EXERCISE DESCRIPTION:
Please give an exact copy of every line from the one holding "orange brick B1:C2" through the final line of the records below.

GIVEN ENTRIES:
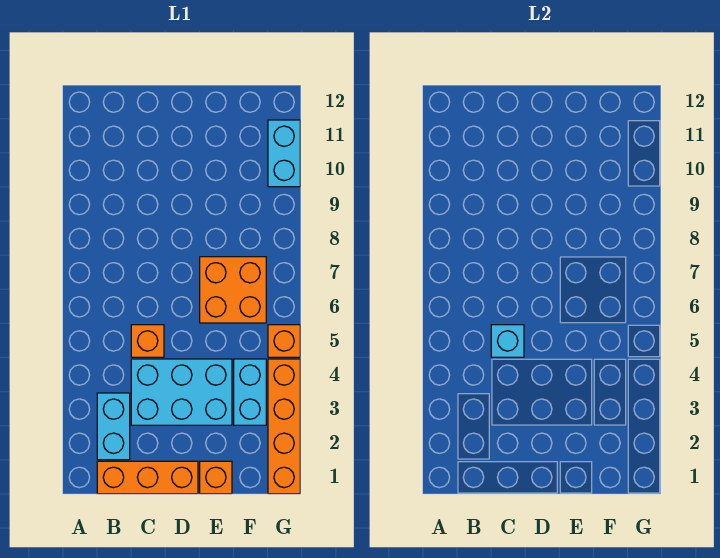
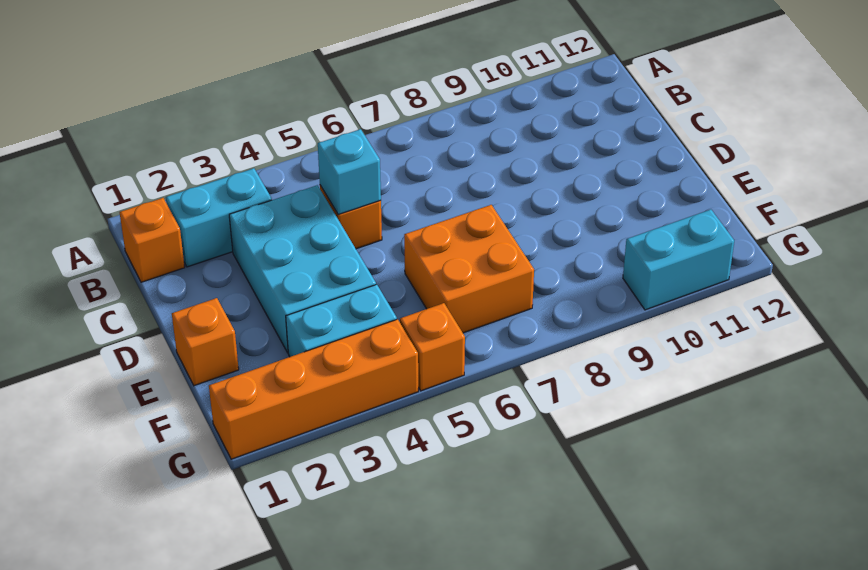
orange brick B1:D1 level 1 -> orange brick B1 level 1

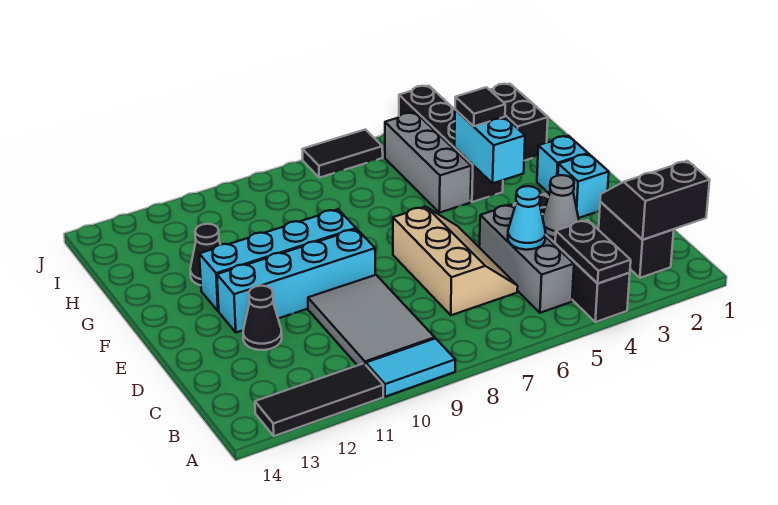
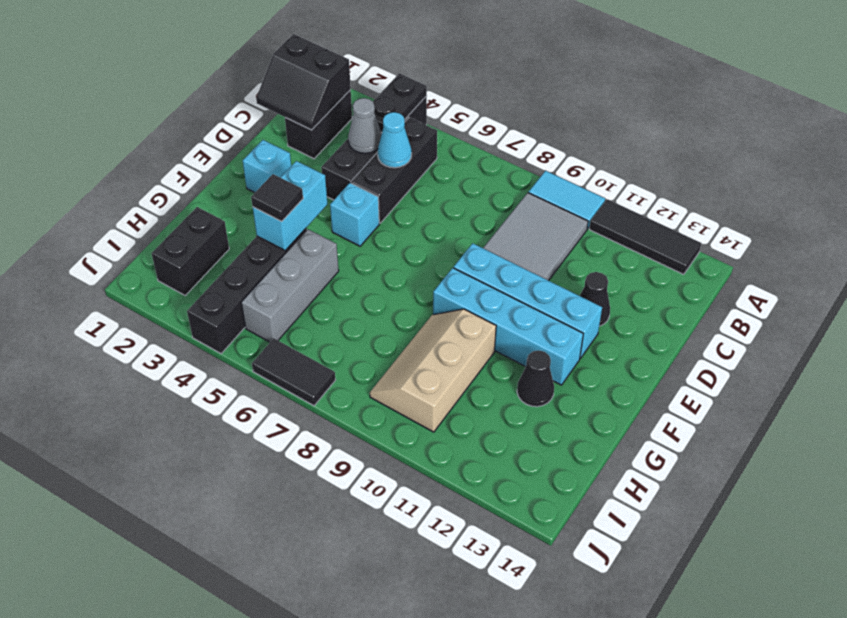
grey brick B5:D5 level 1 -> black brick B5:D5 level 1
tan slope C6:E7 level 1 top 7 -> tan slope G9:I10 level 1 top 10
cyan brick F2 level 1 -> cyan brick E5 level 1

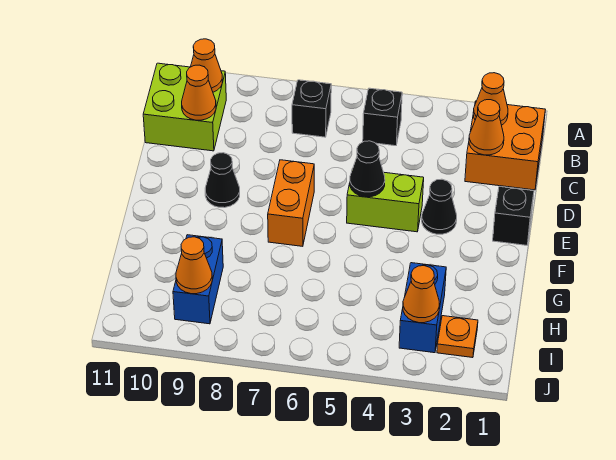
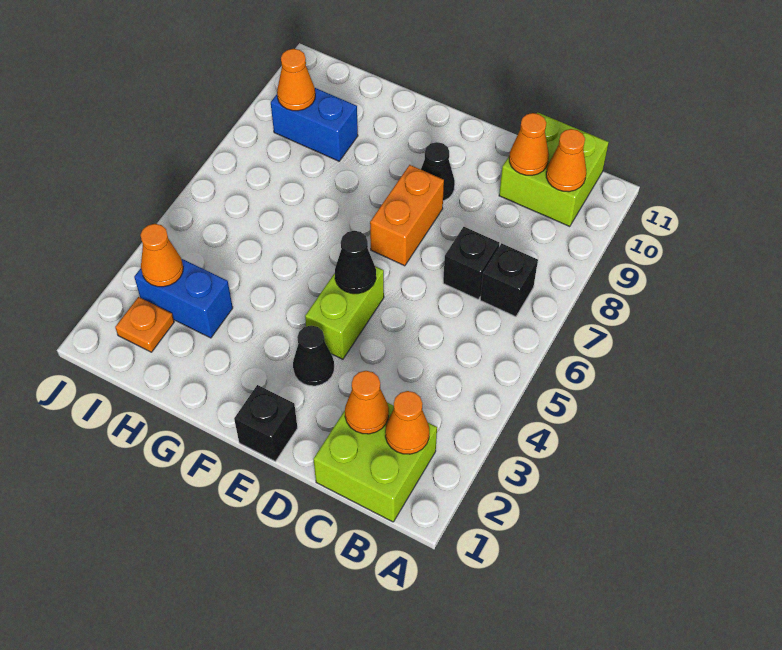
orange brick B1:C2 level 1 -> lime brick B1:C2 level 1
black brick B5 level 1 -> black brick C7 level 1
orange brick E7:F7 level 1 -> orange brick E7:E8 level 1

RESPONSE TO THE EXERCISE:
orange brick B1:C2 level 1 -> lime brick B1:C2 level 1
black brick B5 level 1 -> black brick C7 level 1
orange brick E7:F7 level 1 -> orange brick E7:E8 level 1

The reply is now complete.